### [What to produce]
Going through the records that follow, please count the lines with "none" in them and give only the count.

### [Provided material]
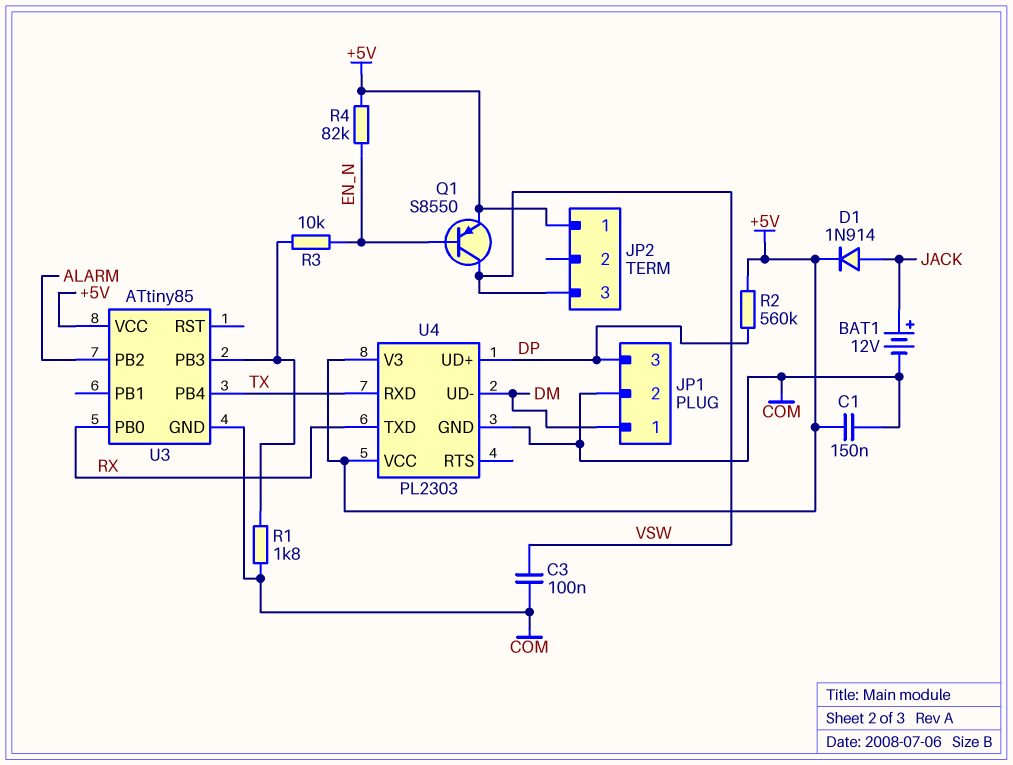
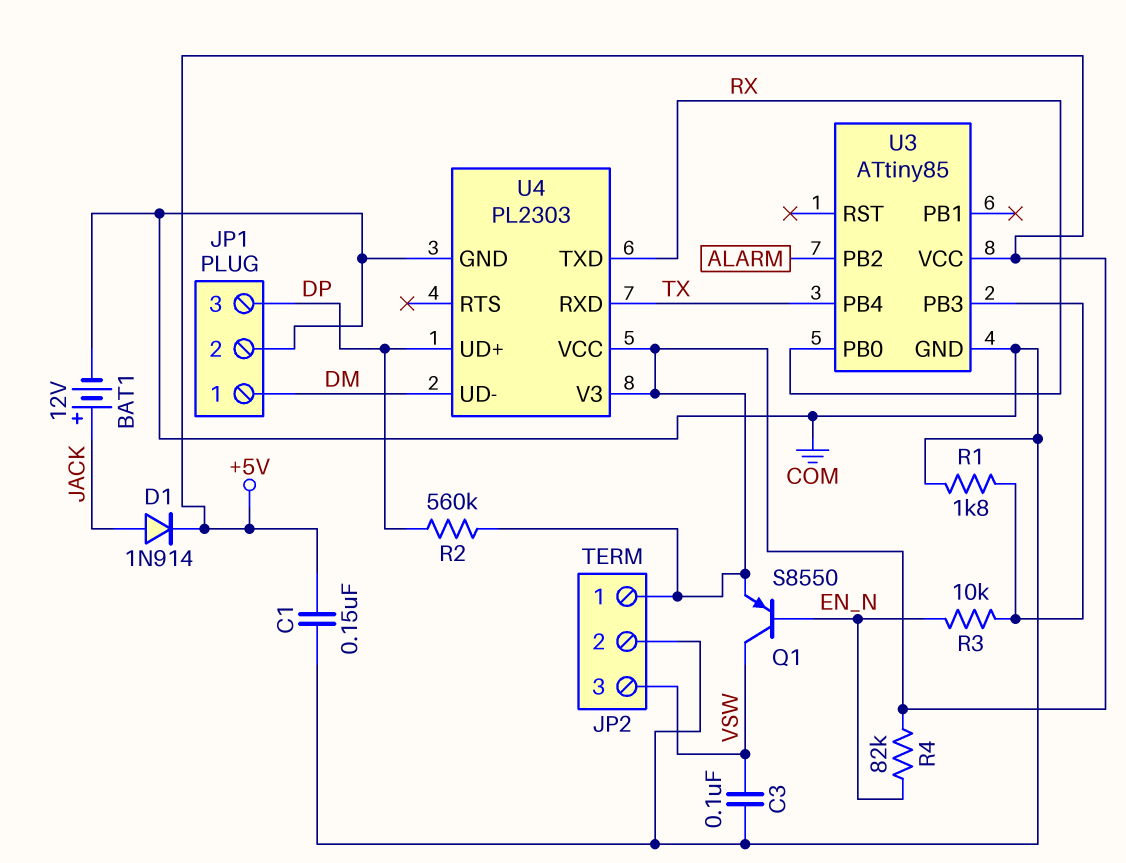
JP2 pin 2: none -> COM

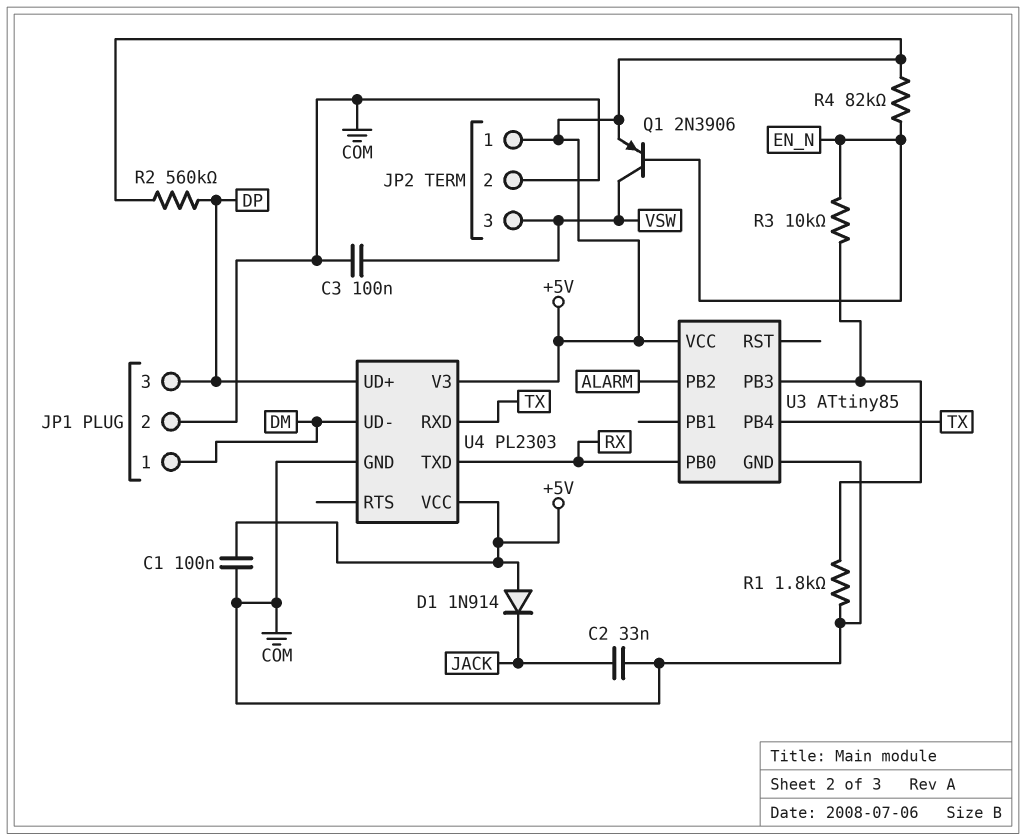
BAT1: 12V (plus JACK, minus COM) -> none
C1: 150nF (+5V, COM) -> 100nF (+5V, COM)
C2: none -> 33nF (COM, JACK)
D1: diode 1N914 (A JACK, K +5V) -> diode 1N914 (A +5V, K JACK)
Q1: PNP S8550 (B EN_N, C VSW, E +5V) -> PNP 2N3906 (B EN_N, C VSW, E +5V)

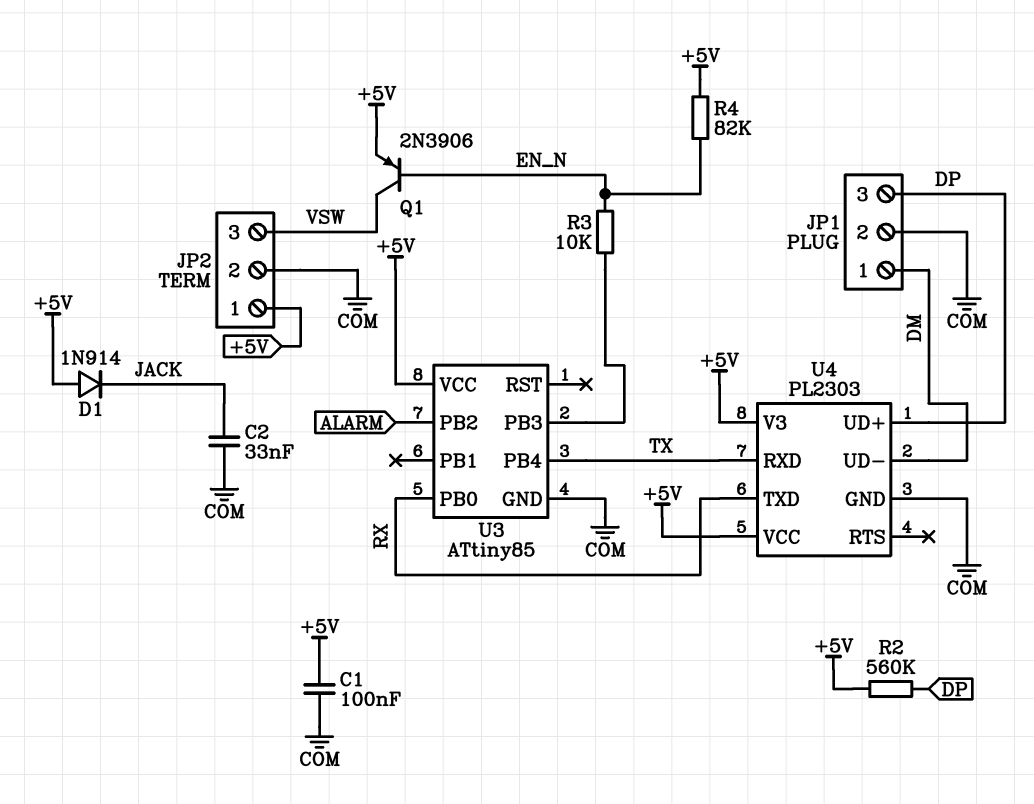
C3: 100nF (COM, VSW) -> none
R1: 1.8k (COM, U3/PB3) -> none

--

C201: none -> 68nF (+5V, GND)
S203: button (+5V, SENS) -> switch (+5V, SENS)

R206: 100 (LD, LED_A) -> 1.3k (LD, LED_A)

### [Solution for this exercise]
6